Using the material below, print the line that contains "camera: 30 degrees left, 5 degrees up", the line that contains "none -> black hammer [316,277,409,443]", and every line in between, exactly and nothing else.

|---|

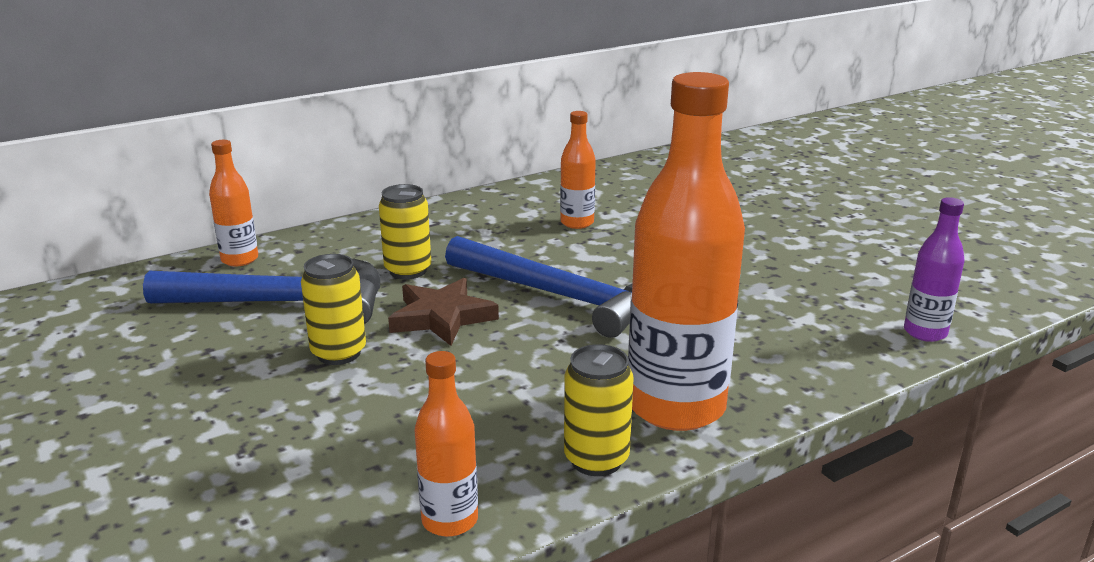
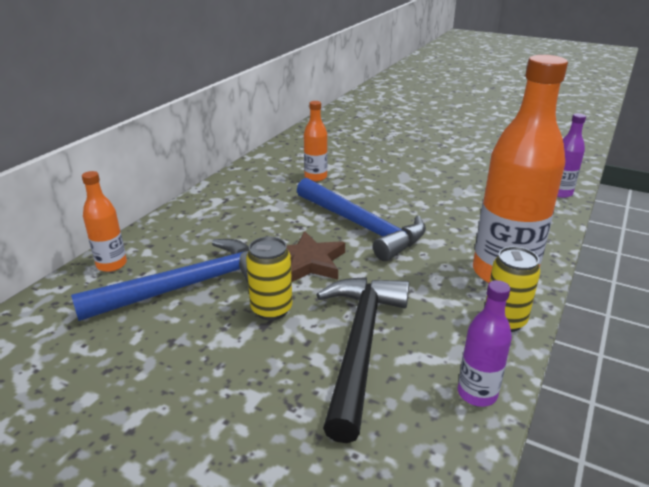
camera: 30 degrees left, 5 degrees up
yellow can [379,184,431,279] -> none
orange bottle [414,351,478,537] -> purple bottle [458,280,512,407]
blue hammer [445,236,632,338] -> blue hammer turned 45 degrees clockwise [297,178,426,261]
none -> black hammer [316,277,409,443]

|---|

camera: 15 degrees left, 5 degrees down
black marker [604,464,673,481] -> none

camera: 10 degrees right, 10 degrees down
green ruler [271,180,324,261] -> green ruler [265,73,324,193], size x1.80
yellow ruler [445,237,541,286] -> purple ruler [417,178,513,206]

|---|

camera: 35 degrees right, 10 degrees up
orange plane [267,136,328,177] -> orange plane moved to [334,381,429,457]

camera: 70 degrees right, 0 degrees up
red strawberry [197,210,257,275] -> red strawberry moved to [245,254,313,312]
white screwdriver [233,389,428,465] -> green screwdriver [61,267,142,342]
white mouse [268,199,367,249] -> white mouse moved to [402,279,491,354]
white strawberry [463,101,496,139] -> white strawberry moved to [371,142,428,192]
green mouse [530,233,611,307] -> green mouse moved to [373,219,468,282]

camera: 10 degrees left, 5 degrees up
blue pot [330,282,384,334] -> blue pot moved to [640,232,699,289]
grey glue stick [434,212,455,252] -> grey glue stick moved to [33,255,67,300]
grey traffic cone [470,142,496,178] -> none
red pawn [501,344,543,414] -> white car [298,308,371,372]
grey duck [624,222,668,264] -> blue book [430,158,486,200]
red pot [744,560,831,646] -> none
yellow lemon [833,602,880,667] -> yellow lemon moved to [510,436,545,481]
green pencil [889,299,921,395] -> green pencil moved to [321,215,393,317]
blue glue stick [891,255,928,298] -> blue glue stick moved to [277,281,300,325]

|---|

* WRITTEN REPLY
camera: 30 degrees left, 5 degrees up
yellow can [379,184,431,279] -> none
orange bottle [414,351,478,537] -> purple bottle [458,280,512,407]
blue hammer [445,236,632,338] -> blue hammer turned 45 degrees clockwise [297,178,426,261]
none -> black hammer [316,277,409,443]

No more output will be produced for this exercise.